== Data for the task ==

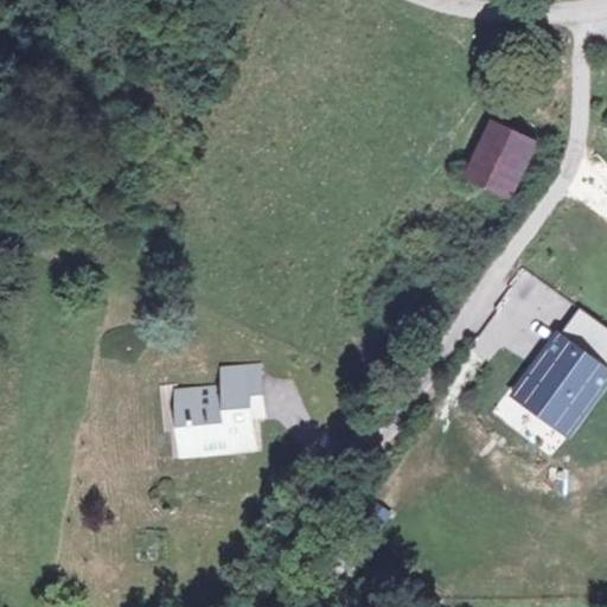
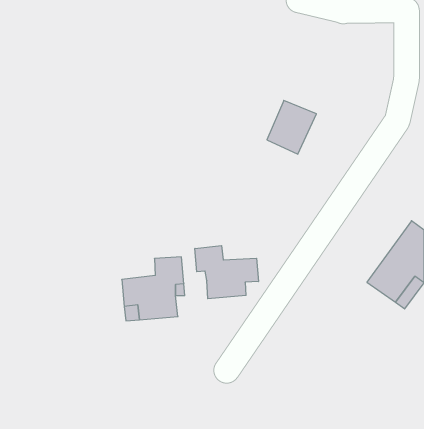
building: [464,123,533,199] -> [267,100,316,154]
building: none -> [195,246,258,299]

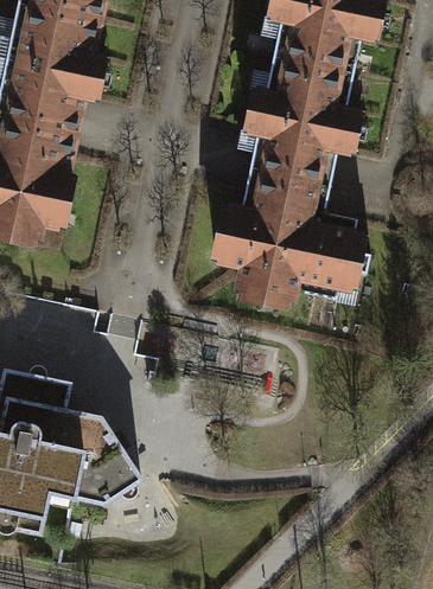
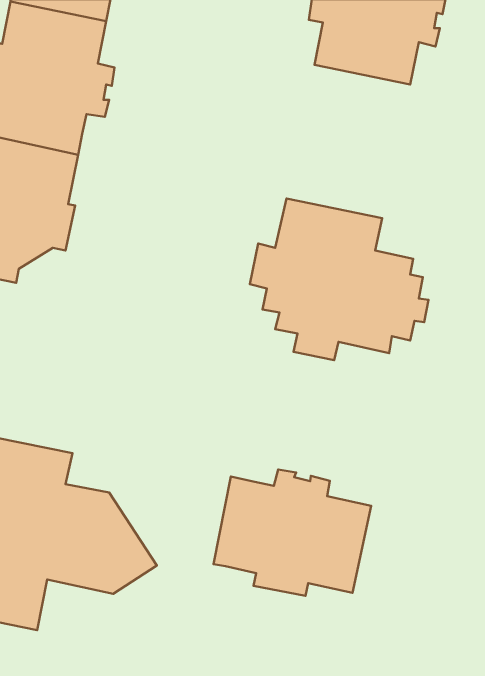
building: [244,57,361,186] -> none
building: none -> [213,469,371,596]

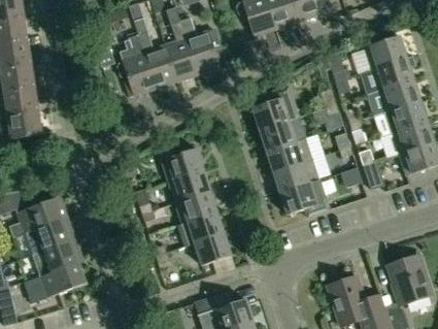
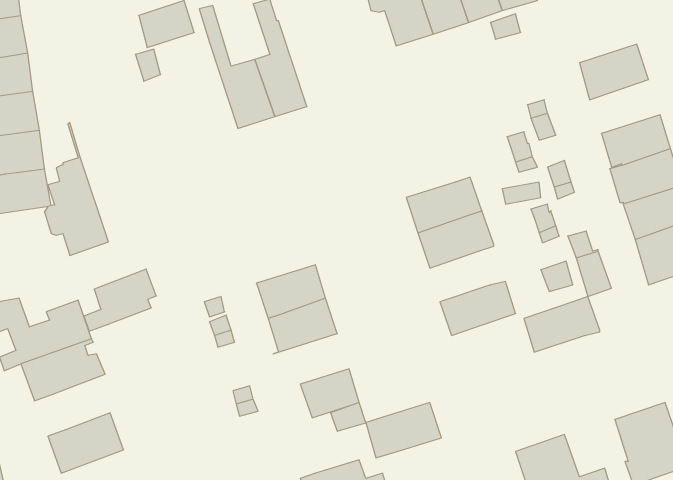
building: [116,12,156,94] -> [44,123,108,255]
building: [180,17,218,72] -> none
building: [371,55,416,89] -> none
building: [251,85,298,128] -> none
building: [158,146,203,180] -> none
building: [273,158,319,192] -> [524,297,600,352]
building: [177,211,224,245] -> [366,402,441,458]
building: [36,236,80,274] -> [84,269,156,331]

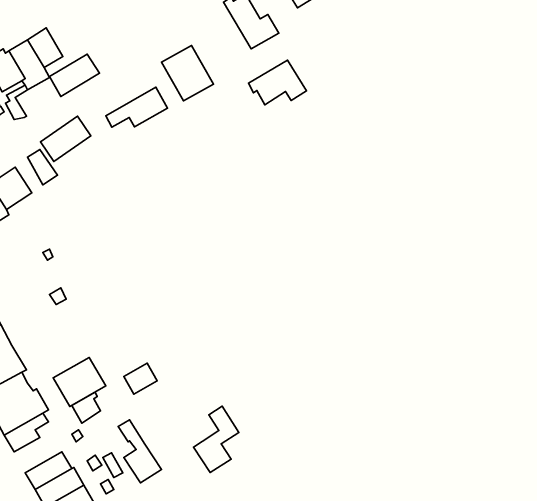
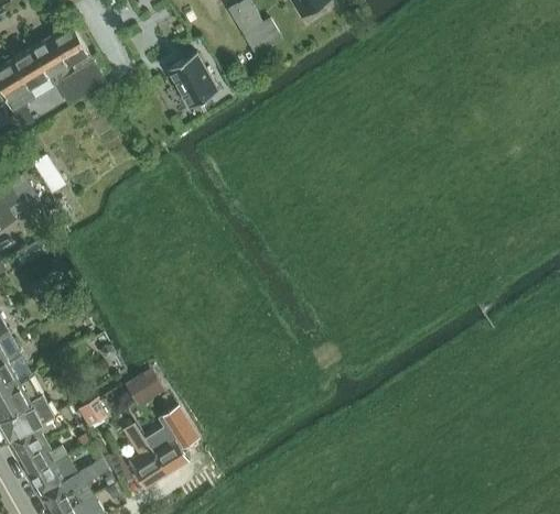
building: none -> [53,25,88,65]
building: [249,60,307,105] -> none
building: [106,87,167,127] -> none
building: [41,116,91,162] -> none
building: [53,357,106,406] -> none
building: [193,406,239,473] -> [151,409,196,475]
building: none -> [21,444,68,479]

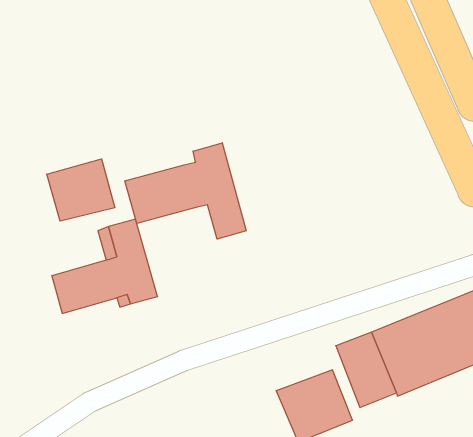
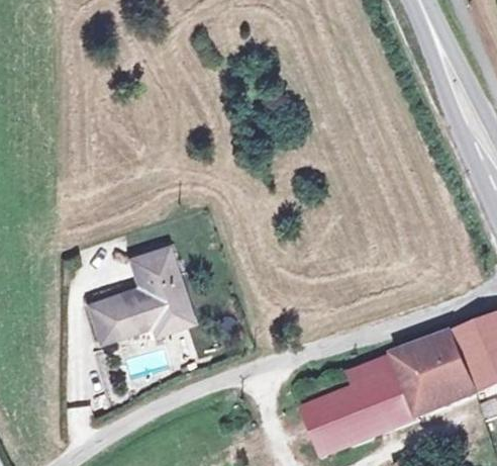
building: [125,143,246,239] -> none
building: [47,159,115,221] -> none

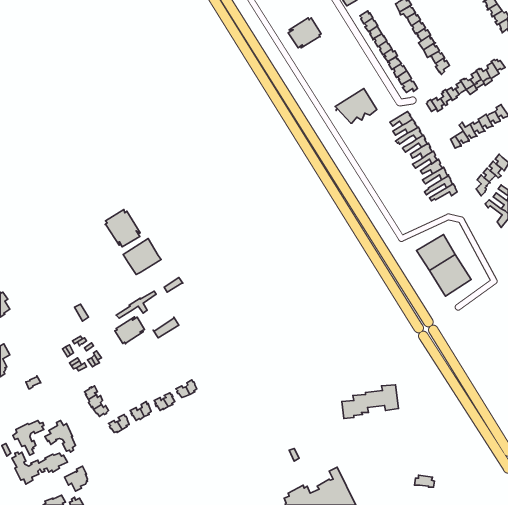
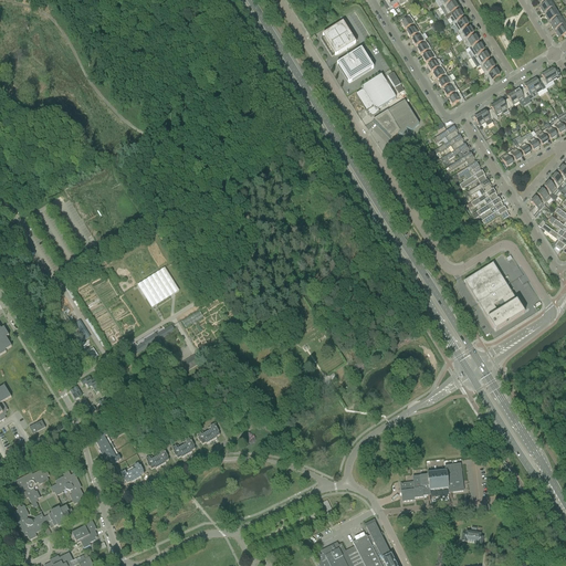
building: none -> [336,41,374,82]
building: none -> [355,73,396,114]
building: [105,210,140,247] -> none
building: [115,317,144,344] -> none
building: [342,385,398,418] -> [400,462,463,500]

===

▶ _Try it_
What is needed is an exact copy of the lines from the start of the records through the line containing "building: [125,143,246,239] -> none", with no pictures.

▶ _Solution below_
building: [464,123,533,199] -> [267,100,316,154]
building: none -> [195,246,258,299]

building: [244,57,361,186] -> none
building: none -> [213,469,371,596]

building: [116,12,156,94] -> [44,123,108,255]
building: [180,17,218,72] -> none
building: [371,55,416,89] -> none
building: [251,85,298,128] -> none
building: [158,146,203,180] -> none
building: [273,158,319,192] -> [524,297,600,352]
building: [177,211,224,245] -> [366,402,441,458]
building: [36,236,80,274] -> [84,269,156,331]

building: none -> [53,25,88,65]
building: [249,60,307,105] -> none
building: [106,87,167,127] -> none
building: [41,116,91,162] -> none
building: [53,357,106,406] -> none
building: [193,406,239,473] -> [151,409,196,475]
building: none -> [21,444,68,479]

building: [125,143,246,239] -> none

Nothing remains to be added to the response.